(Problem description):
In how many lines of the listing below does "blue" appear? Reply with the number only.

++++

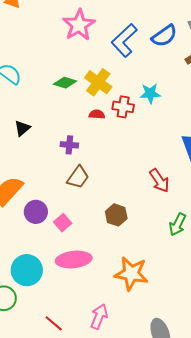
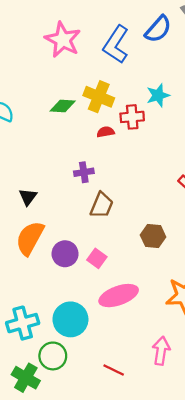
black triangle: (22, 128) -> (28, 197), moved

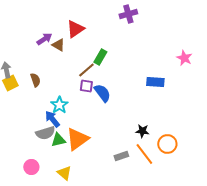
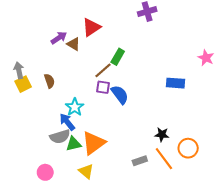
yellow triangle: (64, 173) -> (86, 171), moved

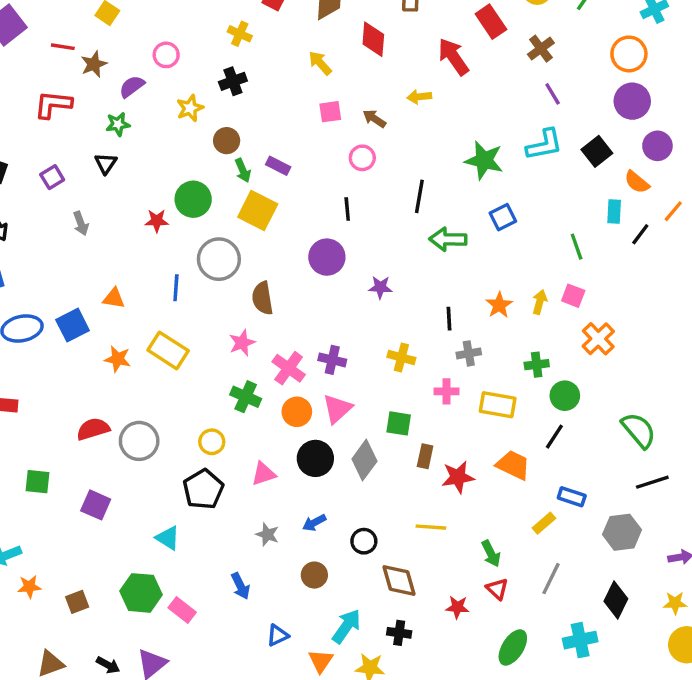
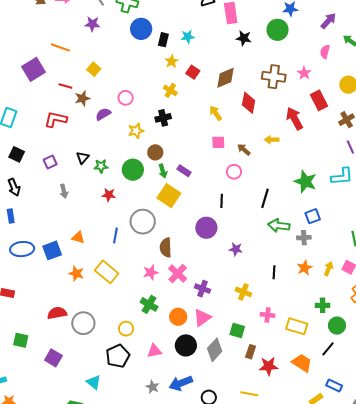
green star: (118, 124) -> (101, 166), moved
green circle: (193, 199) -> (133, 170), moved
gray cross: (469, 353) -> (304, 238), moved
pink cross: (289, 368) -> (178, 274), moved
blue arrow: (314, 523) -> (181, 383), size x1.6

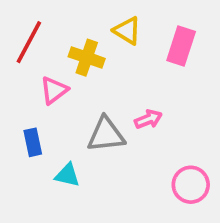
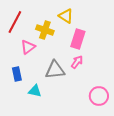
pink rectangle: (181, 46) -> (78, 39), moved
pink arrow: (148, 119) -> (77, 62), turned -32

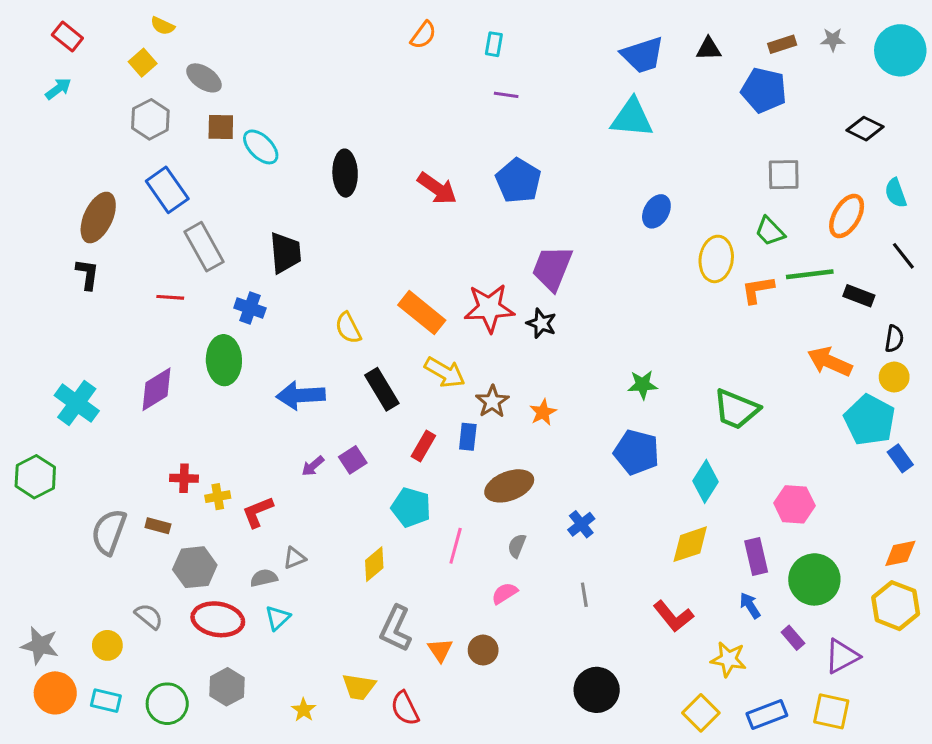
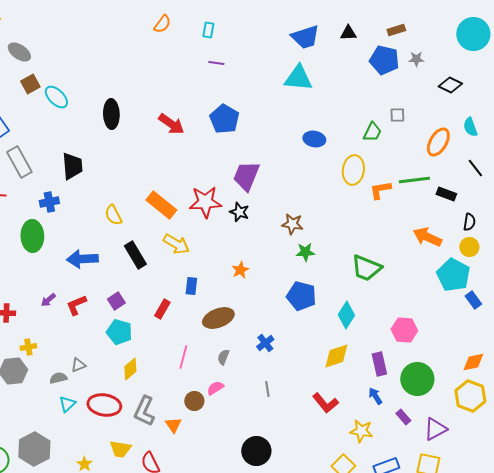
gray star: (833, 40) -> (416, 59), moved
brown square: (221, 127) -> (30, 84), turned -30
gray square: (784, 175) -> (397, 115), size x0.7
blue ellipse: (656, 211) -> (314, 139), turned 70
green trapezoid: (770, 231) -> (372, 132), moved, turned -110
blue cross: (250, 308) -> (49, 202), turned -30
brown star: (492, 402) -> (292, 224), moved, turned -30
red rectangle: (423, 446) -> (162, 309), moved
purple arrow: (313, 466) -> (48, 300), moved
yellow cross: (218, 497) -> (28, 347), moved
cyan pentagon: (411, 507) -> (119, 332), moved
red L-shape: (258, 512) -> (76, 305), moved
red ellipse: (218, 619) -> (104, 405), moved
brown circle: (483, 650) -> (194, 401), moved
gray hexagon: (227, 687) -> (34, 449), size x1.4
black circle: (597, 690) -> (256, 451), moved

++++

(Result):
3